Every line below should be copied exactly; drop the pictures.

** Opening Data for this task block **

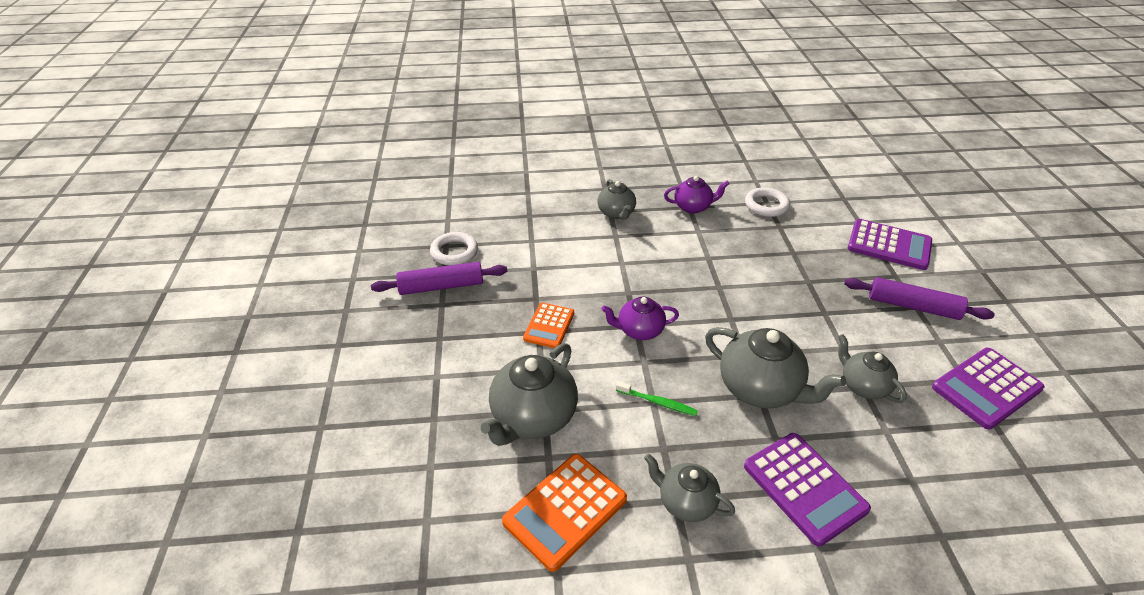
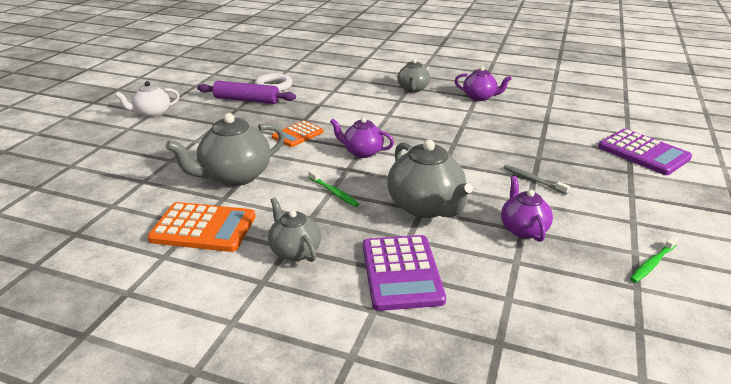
camera: 25 degrees right, 10 degrees down
(339, 347) = (152, 113): none -> white teapot
(565, 510) = (203, 228): orange calculator -> orange calculator turned 150 degrees counterclockwise
(766, 205) = (546, 108): white ring -> none
(826, 315) = (533, 180): none -> grey toothbrush
(863, 386) = (523, 229): grey teapot -> purple teapot
(913, 306) = (628, 194): purple rolling pin -> none
(986, 388) = (652, 263): purple calculator -> green toothbrush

** Closing Data for this task block **

Output below:
camera: 25 degrees right, 10 degrees down
(339, 347) = (152, 113): none -> white teapot
(565, 510) = (203, 228): orange calculator -> orange calculator turned 150 degrees counterclockwise
(766, 205) = (546, 108): white ring -> none
(826, 315) = (533, 180): none -> grey toothbrush
(863, 386) = (523, 229): grey teapot -> purple teapot
(913, 306) = (628, 194): purple rolling pin -> none
(986, 388) = (652, 263): purple calculator -> green toothbrush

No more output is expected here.